Image sets with object changes →
**********

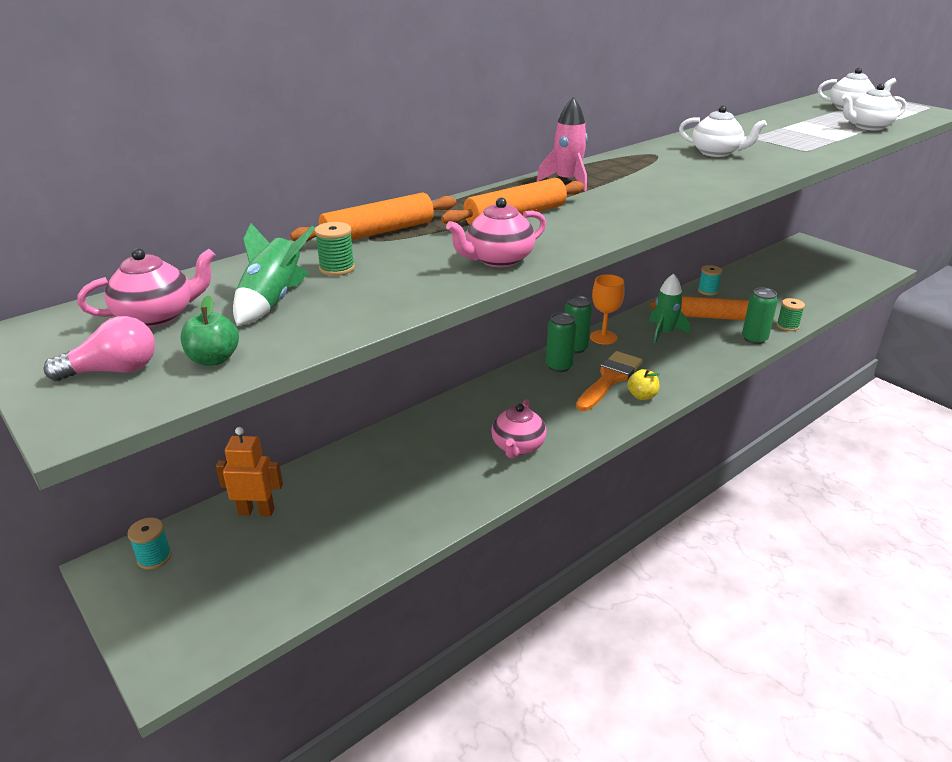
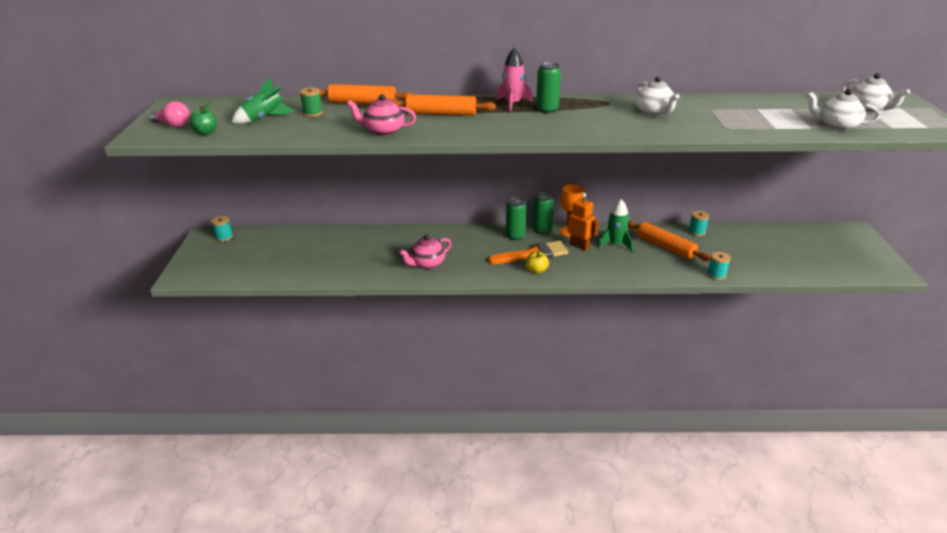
camera: 40 degrees right, 0 degrees up
(157, 316) = (219, 111): pink teapot -> none
(256, 511) = (279, 238): orange robot -> orange robot (579, 246)
(754, 339) = (674, 272): green can -> green can (547, 110)
(787, 326) = (716, 275): green spool -> turquoise spool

**********

Assignment →
Among the lines above, count those containing the word "green" and write only the number.

Solution for this problem →
2